> **ASSIGNMENT**
Begin at the line containing "R18: 1.6 (VCC, ZOB) -> 1.6 (GND, ZOB)" in the data below and go on through the line containing "R14: 15k (U3/IN-, VCC) -> 27k (U3/IN-, VCC)", repeating each line exactly; include both ends and no other line.

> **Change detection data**
::::

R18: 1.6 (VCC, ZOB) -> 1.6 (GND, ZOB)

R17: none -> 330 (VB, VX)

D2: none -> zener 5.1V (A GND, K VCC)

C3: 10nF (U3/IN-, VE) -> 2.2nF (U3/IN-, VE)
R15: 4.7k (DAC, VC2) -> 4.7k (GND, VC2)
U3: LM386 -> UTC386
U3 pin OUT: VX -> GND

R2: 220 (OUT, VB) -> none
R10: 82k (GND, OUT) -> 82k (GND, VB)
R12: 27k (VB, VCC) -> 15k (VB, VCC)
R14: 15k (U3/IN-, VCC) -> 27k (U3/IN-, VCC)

::::

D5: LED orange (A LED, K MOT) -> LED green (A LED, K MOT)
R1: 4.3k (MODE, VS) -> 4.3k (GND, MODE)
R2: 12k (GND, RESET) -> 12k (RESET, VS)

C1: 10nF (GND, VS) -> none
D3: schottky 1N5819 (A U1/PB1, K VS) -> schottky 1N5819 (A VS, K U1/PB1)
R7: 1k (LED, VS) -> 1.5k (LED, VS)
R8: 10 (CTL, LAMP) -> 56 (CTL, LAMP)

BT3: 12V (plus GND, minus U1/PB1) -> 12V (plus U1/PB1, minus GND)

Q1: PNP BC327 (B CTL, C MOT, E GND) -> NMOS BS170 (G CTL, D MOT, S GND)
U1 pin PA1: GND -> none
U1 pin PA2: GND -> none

::::

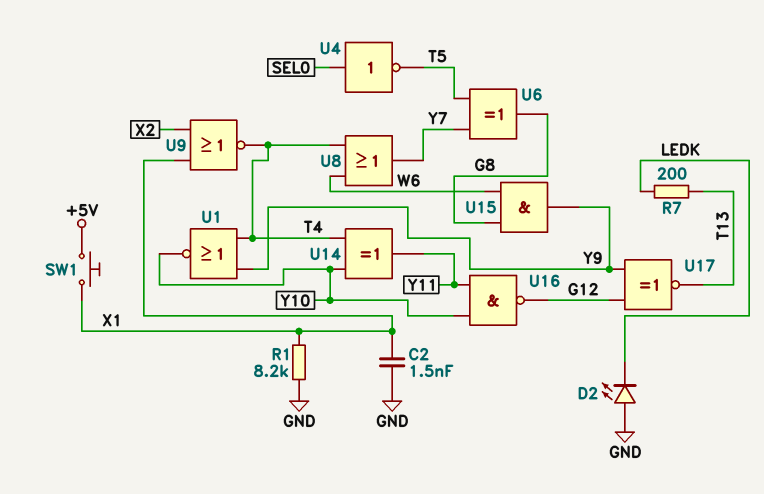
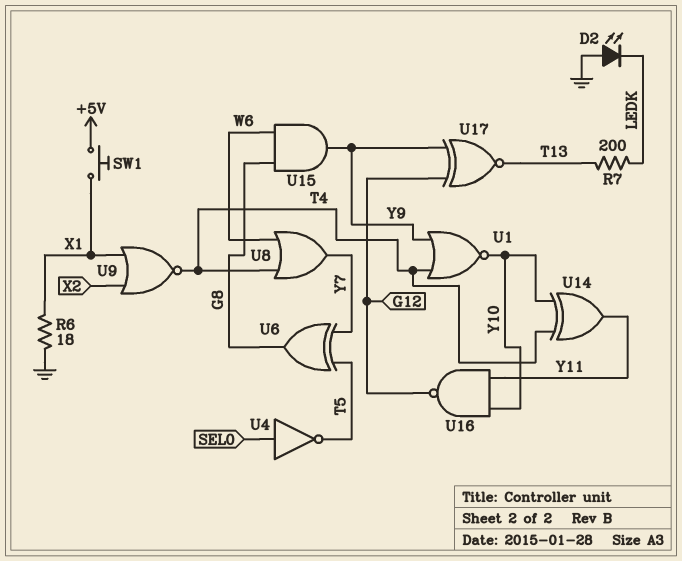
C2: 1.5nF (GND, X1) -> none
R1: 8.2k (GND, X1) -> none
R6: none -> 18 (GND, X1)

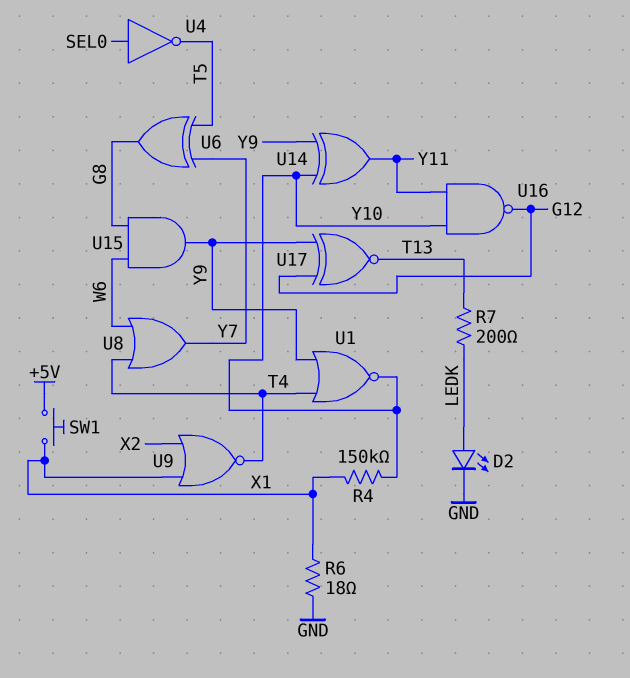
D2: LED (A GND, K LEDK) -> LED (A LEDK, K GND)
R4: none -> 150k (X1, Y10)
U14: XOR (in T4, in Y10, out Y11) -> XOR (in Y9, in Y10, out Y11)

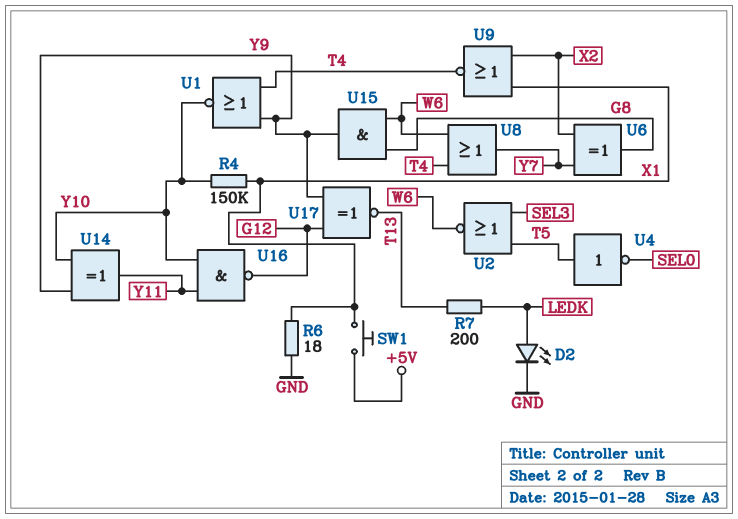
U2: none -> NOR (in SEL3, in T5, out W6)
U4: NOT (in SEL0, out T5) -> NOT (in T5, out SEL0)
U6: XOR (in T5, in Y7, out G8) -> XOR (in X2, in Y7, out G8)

::::

> **FINISHED TASK**
R18: 1.6 (VCC, ZOB) -> 1.6 (GND, ZOB)

R17: none -> 330 (VB, VX)

D2: none -> zener 5.1V (A GND, K VCC)

C3: 10nF (U3/IN-, VE) -> 2.2nF (U3/IN-, VE)
R15: 4.7k (DAC, VC2) -> 4.7k (GND, VC2)
U3: LM386 -> UTC386
U3 pin OUT: VX -> GND

R2: 220 (OUT, VB) -> none
R10: 82k (GND, OUT) -> 82k (GND, VB)
R12: 27k (VB, VCC) -> 15k (VB, VCC)
R14: 15k (U3/IN-, VCC) -> 27k (U3/IN-, VCC)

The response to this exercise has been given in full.